--- What you will do ---
Copy each line of the listing that includes "VBUS".

┌─ The records

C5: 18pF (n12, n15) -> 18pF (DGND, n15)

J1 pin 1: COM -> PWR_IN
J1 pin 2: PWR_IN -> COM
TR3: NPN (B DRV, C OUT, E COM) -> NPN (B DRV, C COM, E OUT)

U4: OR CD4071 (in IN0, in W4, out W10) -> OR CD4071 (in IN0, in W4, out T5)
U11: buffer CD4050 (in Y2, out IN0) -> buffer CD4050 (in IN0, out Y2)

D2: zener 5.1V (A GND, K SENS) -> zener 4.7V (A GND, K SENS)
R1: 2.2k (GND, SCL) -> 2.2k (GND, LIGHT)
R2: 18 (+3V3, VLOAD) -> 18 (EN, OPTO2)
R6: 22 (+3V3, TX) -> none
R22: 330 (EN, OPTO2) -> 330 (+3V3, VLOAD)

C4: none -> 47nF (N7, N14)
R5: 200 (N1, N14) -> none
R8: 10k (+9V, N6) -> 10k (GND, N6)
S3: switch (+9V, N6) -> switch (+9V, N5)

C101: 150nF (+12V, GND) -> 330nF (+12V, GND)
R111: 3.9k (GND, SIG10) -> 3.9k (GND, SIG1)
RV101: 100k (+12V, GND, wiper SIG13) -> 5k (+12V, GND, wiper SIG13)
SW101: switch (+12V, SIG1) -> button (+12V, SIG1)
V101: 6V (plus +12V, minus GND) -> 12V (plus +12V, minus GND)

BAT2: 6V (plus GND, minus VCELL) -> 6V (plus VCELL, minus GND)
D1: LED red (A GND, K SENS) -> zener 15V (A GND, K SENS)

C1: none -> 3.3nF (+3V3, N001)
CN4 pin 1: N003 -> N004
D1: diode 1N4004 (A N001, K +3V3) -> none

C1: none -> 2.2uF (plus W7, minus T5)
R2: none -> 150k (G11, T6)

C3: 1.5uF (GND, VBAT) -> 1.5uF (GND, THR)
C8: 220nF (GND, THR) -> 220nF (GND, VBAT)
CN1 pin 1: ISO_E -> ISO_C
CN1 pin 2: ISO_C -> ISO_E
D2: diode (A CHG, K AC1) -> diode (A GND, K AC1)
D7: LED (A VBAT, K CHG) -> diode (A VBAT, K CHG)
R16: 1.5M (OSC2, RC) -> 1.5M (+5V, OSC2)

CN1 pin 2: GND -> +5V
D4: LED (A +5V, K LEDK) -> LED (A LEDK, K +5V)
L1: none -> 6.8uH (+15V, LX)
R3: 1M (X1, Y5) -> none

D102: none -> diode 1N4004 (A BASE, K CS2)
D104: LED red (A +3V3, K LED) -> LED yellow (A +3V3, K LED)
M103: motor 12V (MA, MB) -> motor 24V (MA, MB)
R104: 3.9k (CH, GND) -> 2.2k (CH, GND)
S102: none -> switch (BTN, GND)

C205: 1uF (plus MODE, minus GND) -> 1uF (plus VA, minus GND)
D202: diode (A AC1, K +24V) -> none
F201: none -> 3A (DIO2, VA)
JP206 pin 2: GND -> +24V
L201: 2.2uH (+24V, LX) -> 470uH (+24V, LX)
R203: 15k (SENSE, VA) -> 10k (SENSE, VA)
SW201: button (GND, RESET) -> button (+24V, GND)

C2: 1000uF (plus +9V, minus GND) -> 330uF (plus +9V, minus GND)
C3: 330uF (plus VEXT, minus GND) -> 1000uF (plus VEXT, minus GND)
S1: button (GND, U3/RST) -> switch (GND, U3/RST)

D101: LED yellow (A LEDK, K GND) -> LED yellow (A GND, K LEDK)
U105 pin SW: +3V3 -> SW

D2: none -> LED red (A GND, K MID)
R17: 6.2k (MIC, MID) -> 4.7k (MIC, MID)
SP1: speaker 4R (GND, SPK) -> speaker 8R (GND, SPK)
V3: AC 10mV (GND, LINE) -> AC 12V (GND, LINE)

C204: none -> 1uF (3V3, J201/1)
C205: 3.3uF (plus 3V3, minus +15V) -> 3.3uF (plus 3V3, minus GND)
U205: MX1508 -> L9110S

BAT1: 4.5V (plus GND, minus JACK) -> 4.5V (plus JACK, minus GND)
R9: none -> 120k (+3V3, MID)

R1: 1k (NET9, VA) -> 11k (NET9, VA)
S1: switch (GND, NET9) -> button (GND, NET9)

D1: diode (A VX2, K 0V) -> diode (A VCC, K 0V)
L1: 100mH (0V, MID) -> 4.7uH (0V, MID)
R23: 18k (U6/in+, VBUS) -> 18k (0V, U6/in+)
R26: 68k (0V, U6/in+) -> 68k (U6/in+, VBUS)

└─

--- Task answer ---
R23: 18k (U6/in+, VBUS) -> 18k (0V, U6/in+)
R26: 68k (0V, U6/in+) -> 68k (U6/in+, VBUS)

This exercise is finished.